----- PROVIDED MATERIAL -----

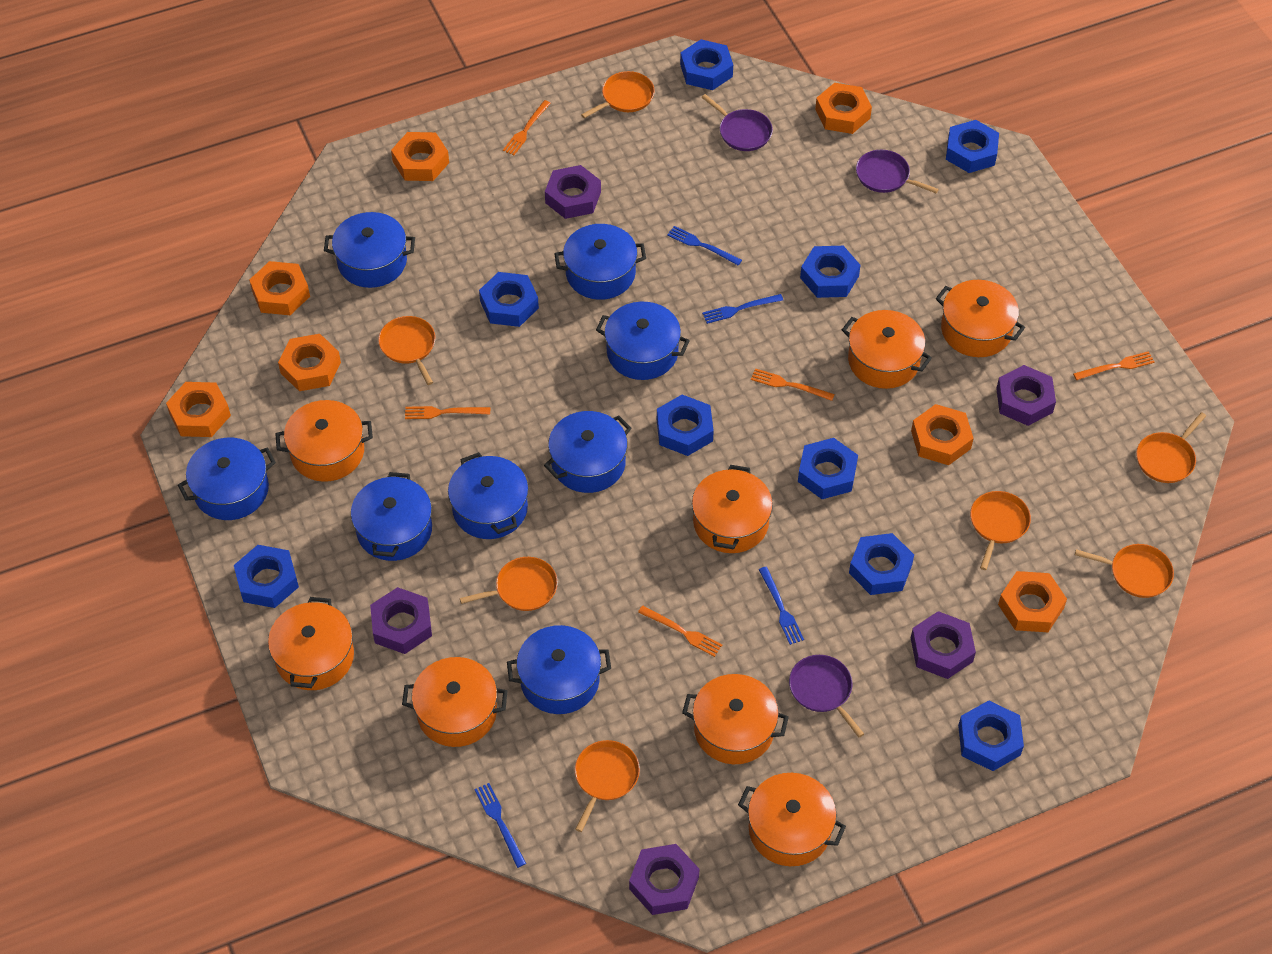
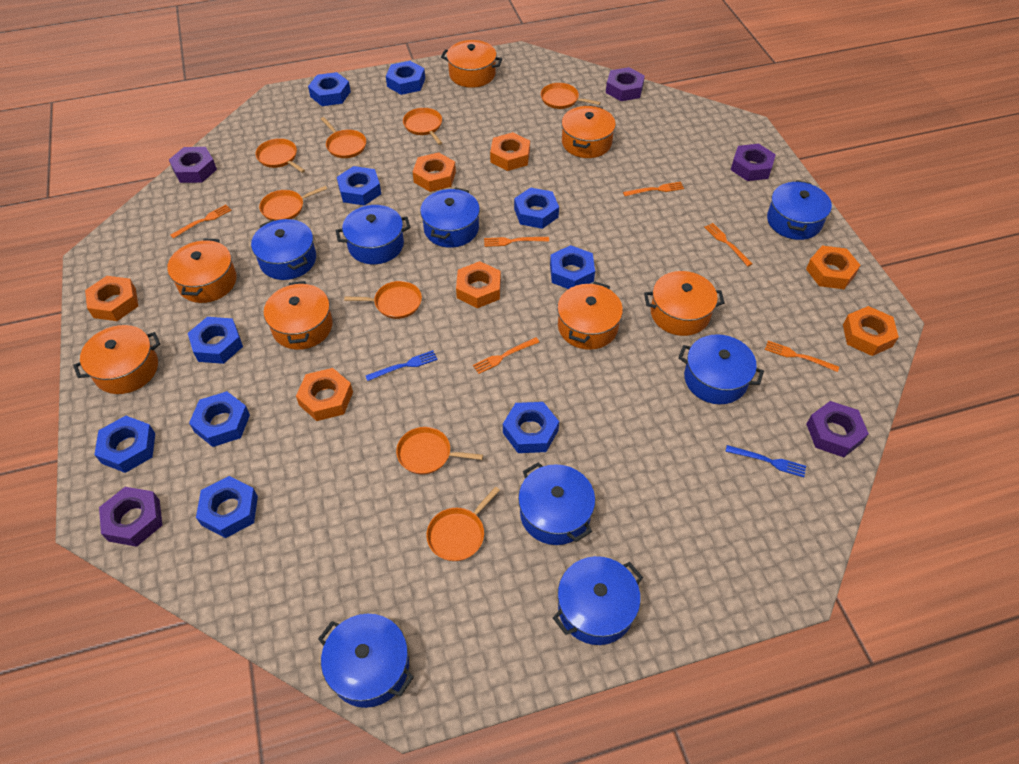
blue fork: 4 -> 2
blue nut: 9 -> 10
orange fork: 5 -> 6
orange pan: 7 -> 8
orange pot: 8 -> 7
purple pan: 3 -> 0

-----

EXERCISE DIRECTIONS
Word for word, return the material above; the pictures stay out.

RESPONSE TO THE EXERCISE
blue fork: 4 -> 2
blue nut: 9 -> 10
orange fork: 5 -> 6
orange pan: 7 -> 8
orange pot: 8 -> 7
purple pan: 3 -> 0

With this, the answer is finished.